About this exercise :: Pull out every line below that contains the word "blue".

Supplied records ::
▬▬▬▬▬▬

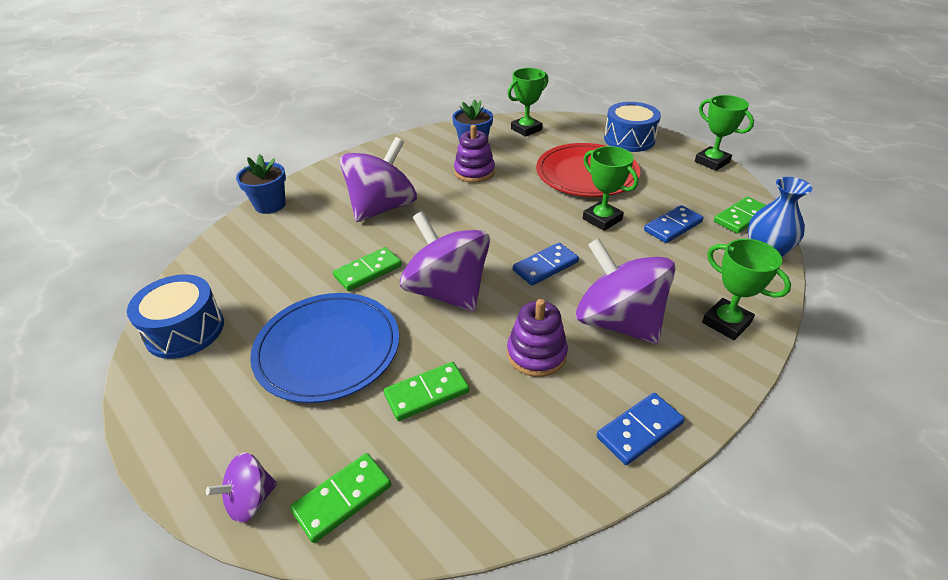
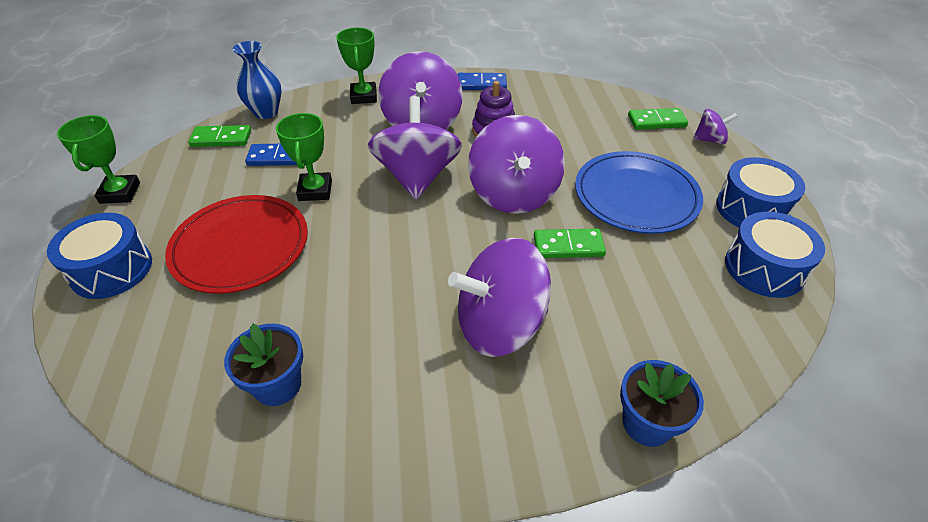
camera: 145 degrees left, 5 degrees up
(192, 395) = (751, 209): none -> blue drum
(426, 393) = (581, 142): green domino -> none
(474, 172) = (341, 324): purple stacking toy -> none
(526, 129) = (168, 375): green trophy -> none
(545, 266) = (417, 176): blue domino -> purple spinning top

▬▬▬▬▬▬

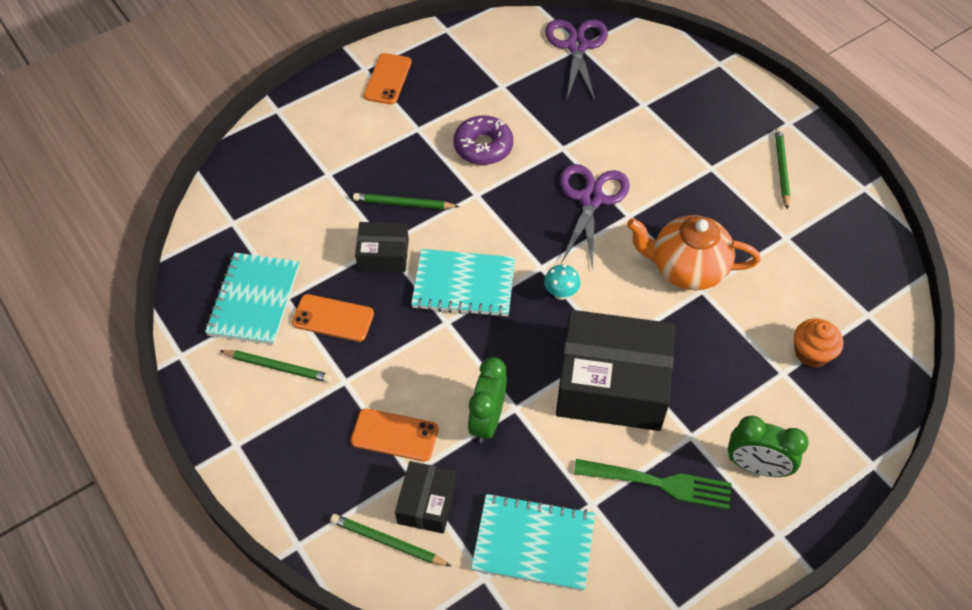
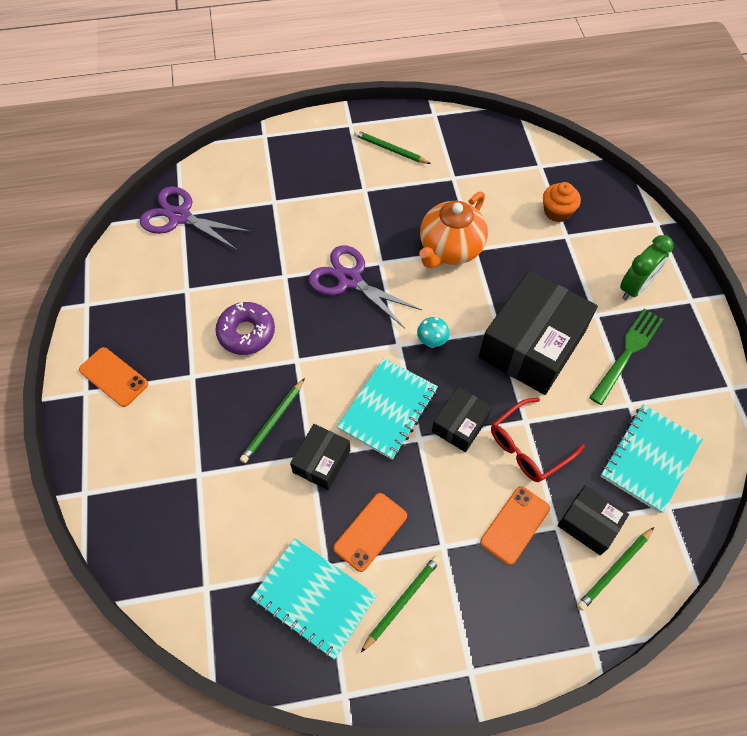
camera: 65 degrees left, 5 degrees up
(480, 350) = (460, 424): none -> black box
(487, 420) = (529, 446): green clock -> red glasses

▬▬▬▬▬▬

Task response ::
(192, 395) = (751, 209): none -> blue drum
(545, 266) = (417, 176): blue domino -> purple spinning top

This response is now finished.